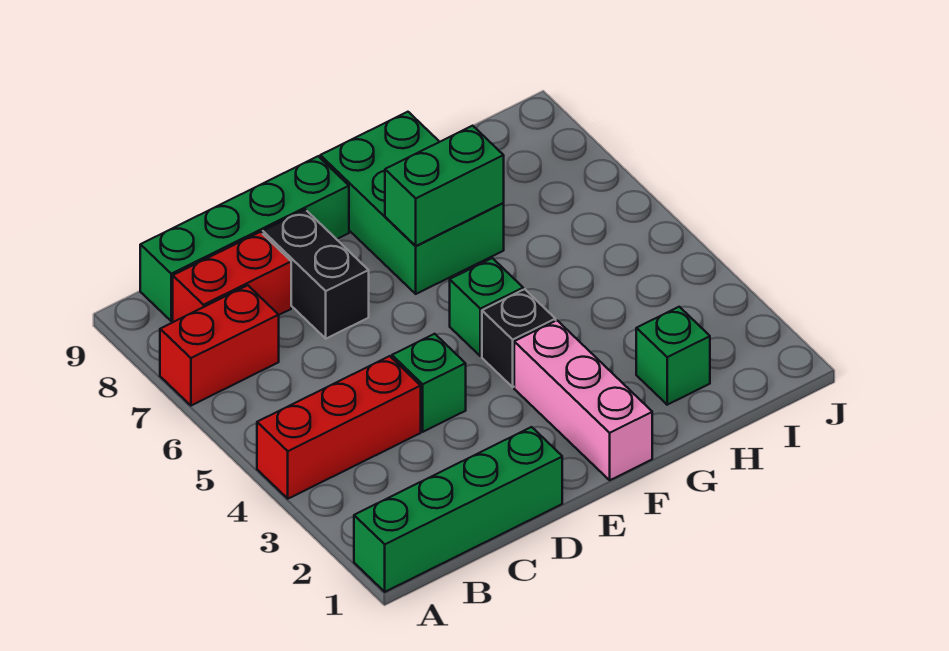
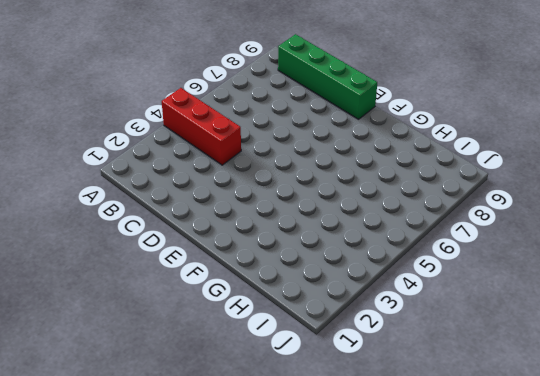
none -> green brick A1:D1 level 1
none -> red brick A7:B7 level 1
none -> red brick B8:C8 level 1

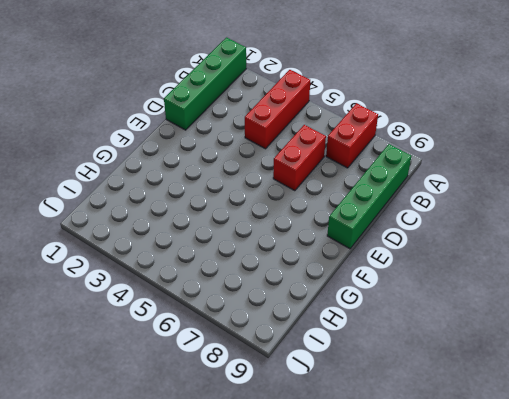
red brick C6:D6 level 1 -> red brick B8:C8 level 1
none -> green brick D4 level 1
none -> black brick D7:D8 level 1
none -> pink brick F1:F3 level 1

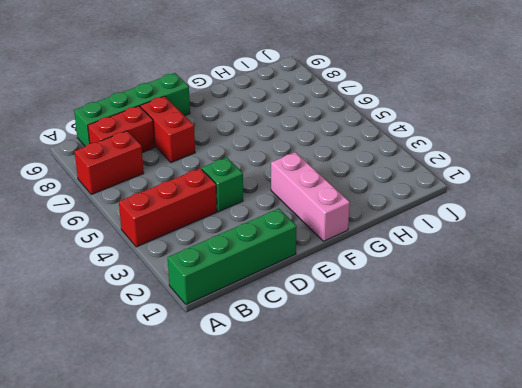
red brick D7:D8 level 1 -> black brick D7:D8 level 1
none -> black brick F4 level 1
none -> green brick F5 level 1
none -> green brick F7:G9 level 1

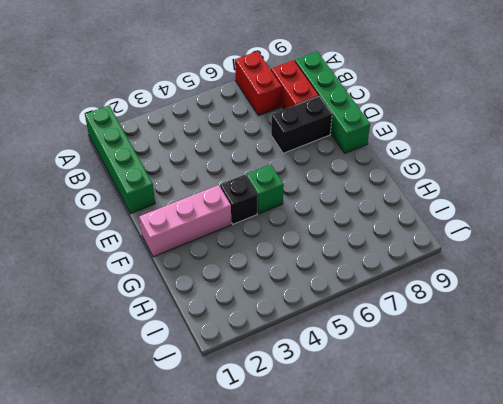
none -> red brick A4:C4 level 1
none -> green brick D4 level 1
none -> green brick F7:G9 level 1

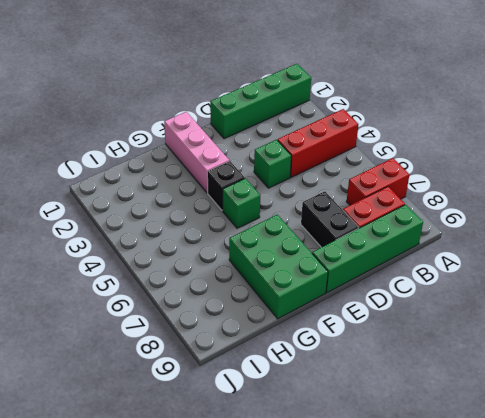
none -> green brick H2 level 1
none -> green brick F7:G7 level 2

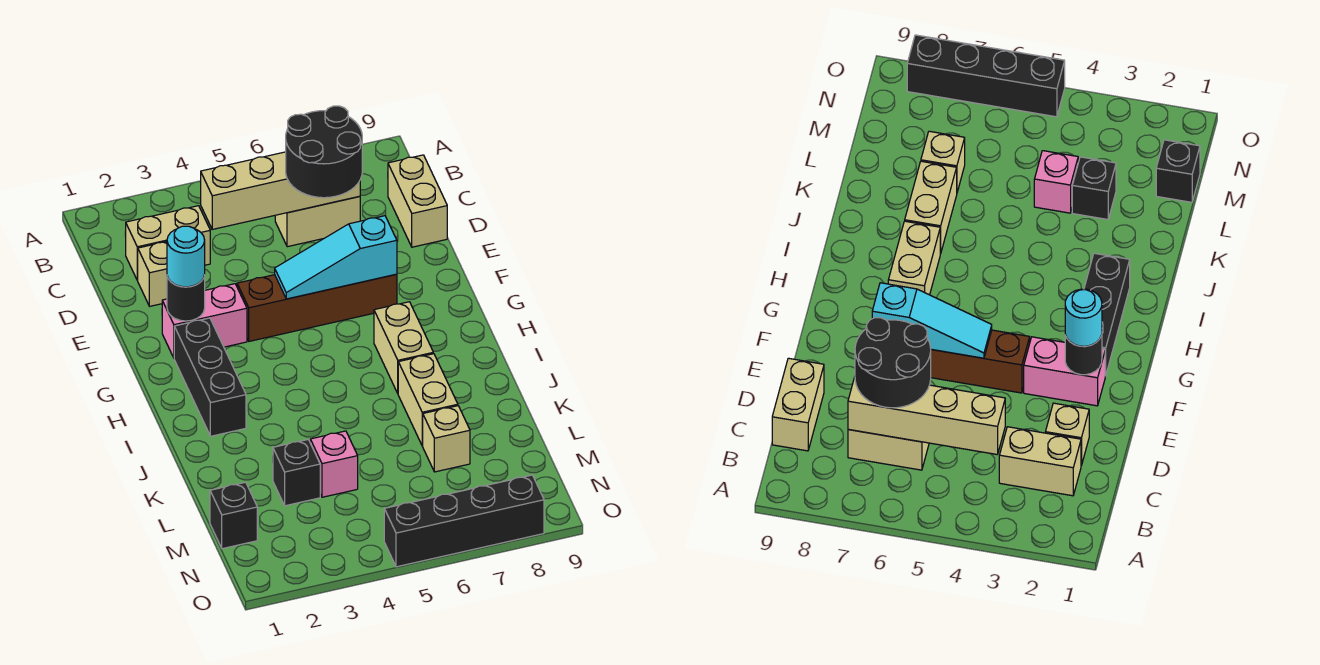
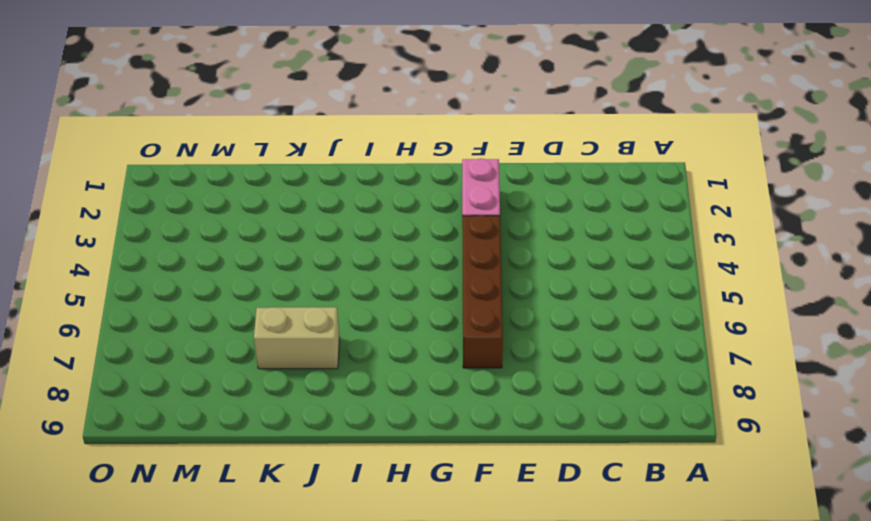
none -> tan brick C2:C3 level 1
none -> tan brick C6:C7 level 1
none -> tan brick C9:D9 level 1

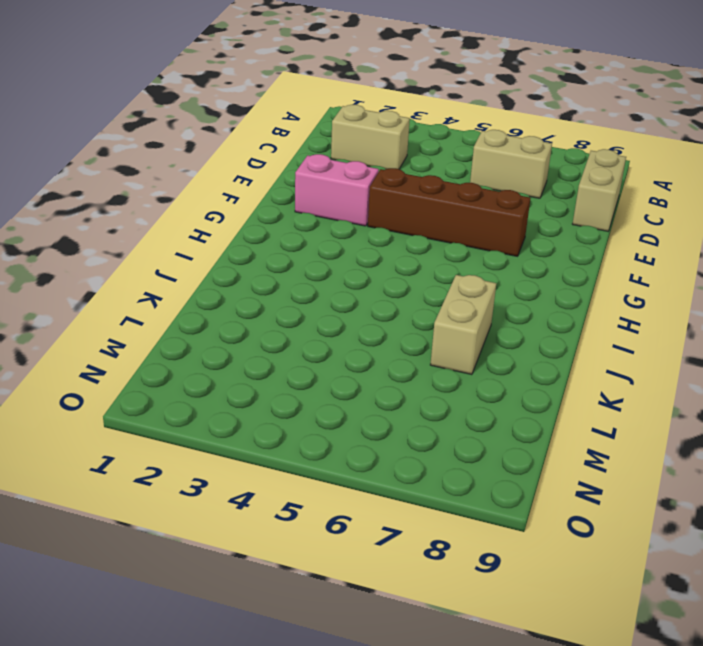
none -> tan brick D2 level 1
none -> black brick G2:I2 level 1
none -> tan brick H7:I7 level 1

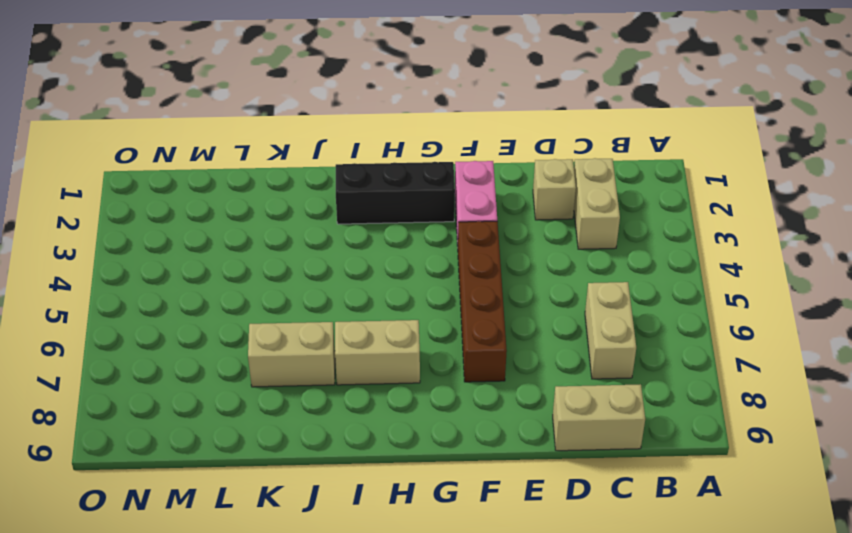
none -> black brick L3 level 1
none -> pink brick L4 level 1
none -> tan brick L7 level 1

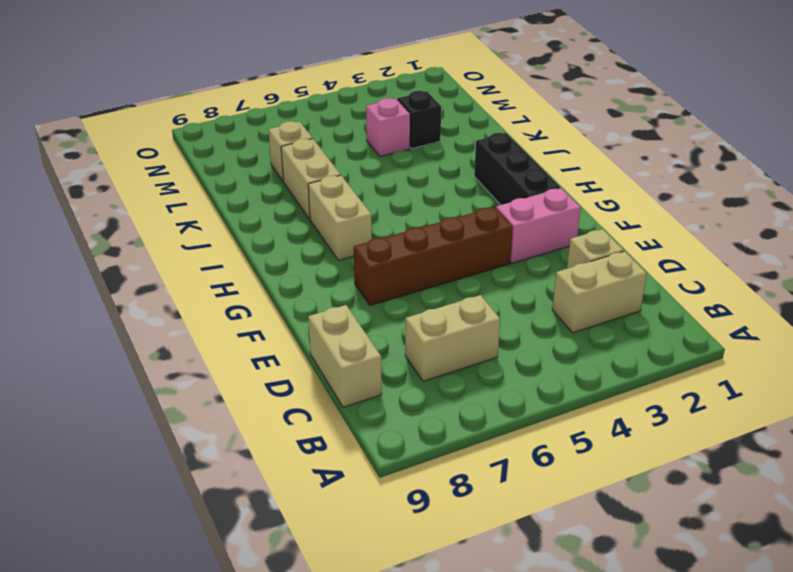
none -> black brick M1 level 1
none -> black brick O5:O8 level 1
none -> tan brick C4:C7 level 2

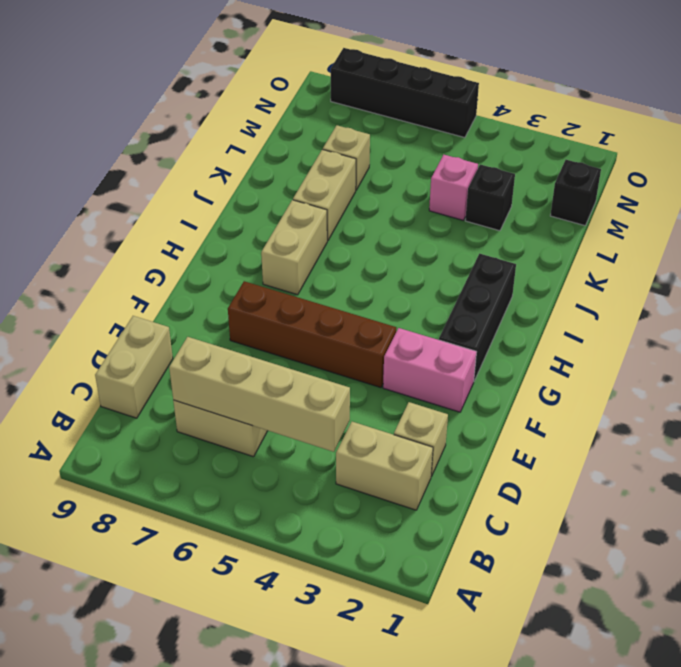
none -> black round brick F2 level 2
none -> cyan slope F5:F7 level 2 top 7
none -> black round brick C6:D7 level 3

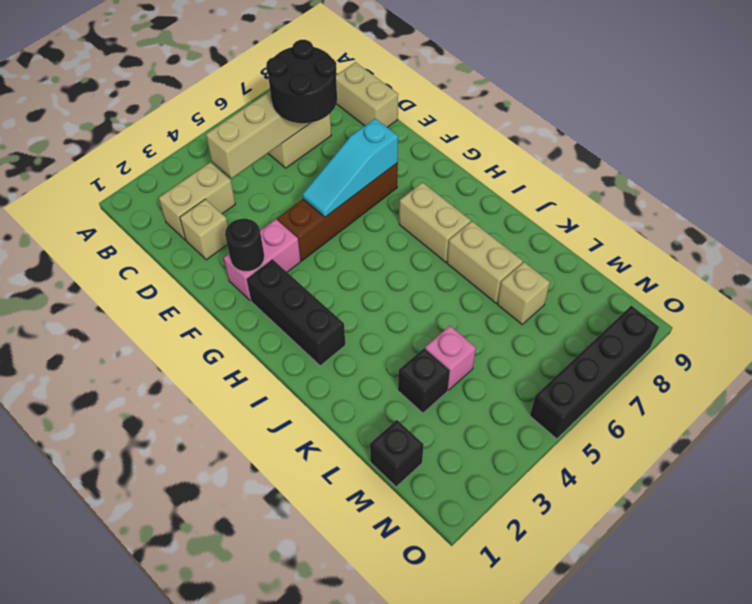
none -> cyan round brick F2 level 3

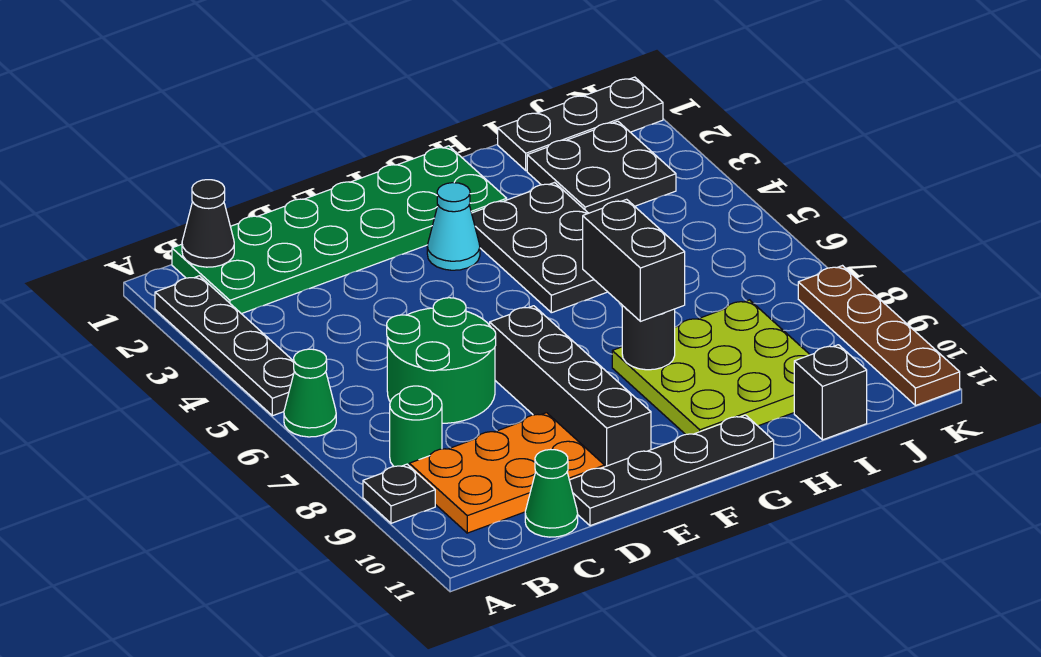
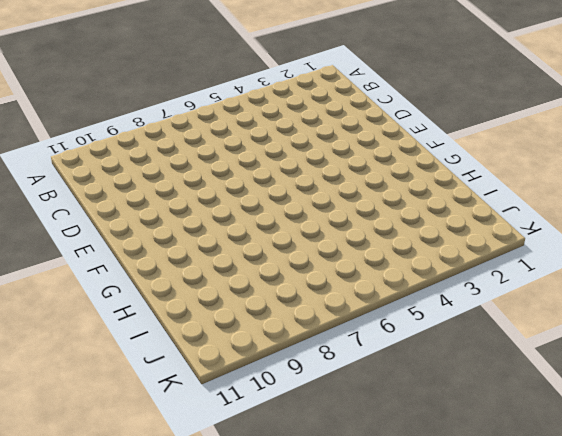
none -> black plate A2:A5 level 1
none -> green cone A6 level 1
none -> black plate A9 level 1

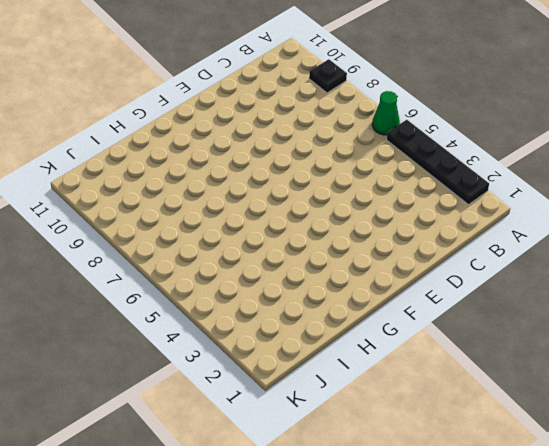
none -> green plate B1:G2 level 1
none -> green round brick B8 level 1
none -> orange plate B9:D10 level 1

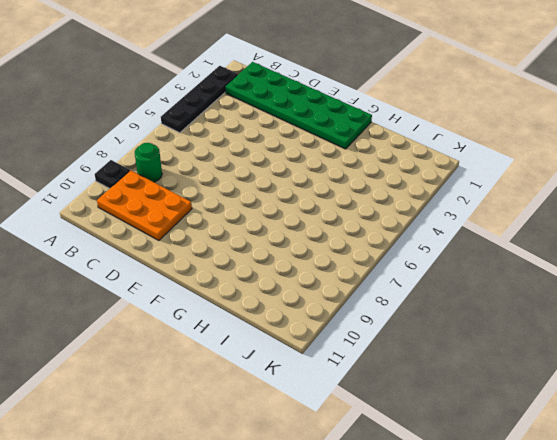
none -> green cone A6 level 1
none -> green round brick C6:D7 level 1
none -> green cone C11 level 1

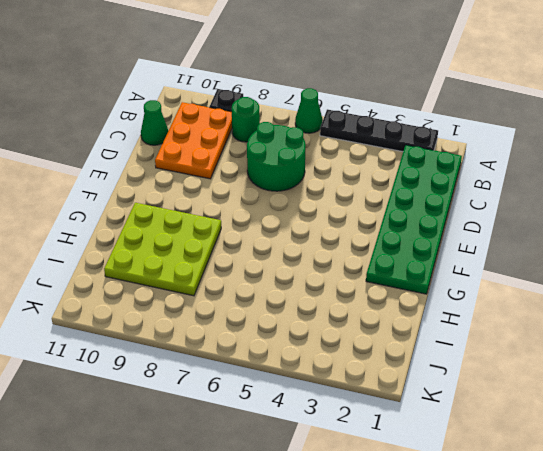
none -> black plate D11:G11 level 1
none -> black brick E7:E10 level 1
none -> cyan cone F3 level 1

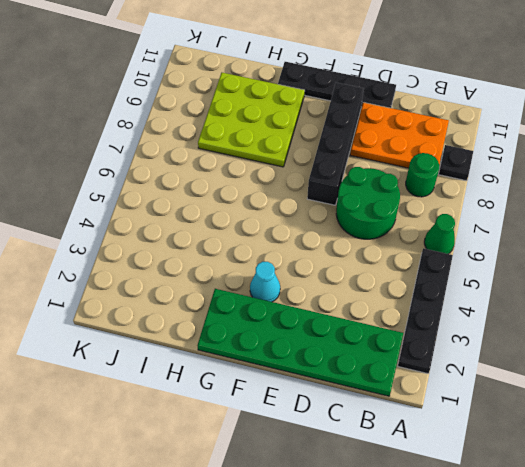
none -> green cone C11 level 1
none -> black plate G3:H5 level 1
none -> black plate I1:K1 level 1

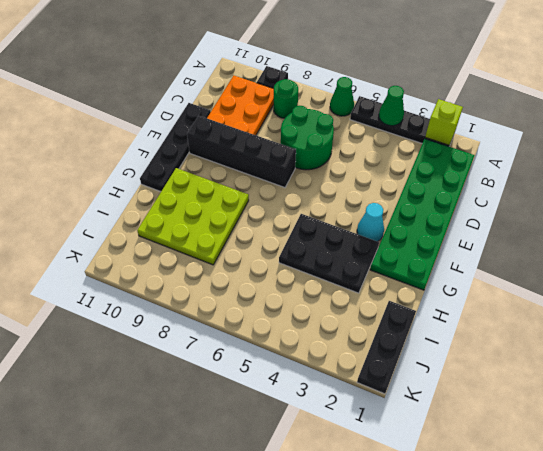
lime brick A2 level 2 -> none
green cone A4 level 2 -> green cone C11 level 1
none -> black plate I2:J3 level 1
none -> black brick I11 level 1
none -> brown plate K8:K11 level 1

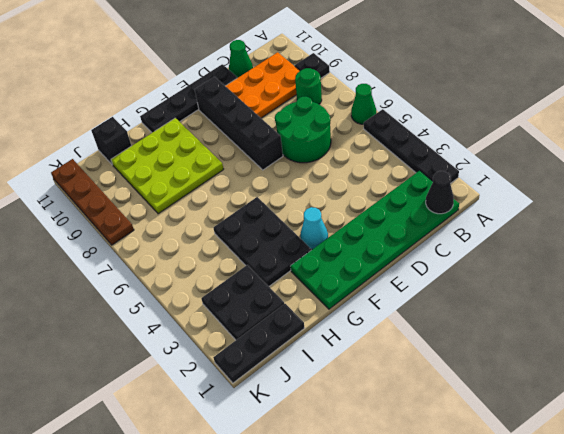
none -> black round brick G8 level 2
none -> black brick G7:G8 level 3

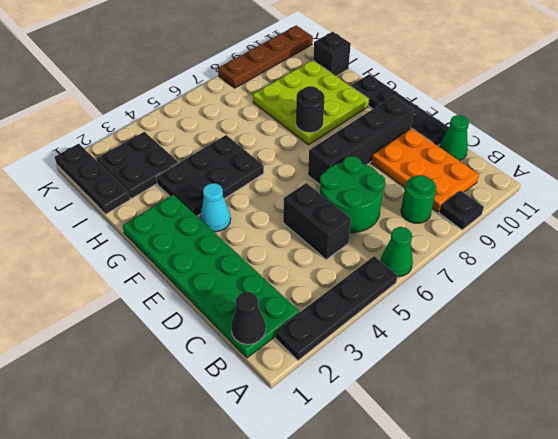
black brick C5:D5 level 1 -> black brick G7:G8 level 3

......

**What to do**
Pull every line containing "plate" from the material above.

**Response for this exercise**
none -> black plate A2:A5 level 1
none -> black plate A9 level 1
none -> green plate B1:G2 level 1
none -> orange plate B9:D10 level 1
none -> black plate D11:G11 level 1
none -> black plate G3:H5 level 1
none -> black plate I1:K1 level 1
none -> black plate I2:J3 level 1
none -> brown plate K8:K11 level 1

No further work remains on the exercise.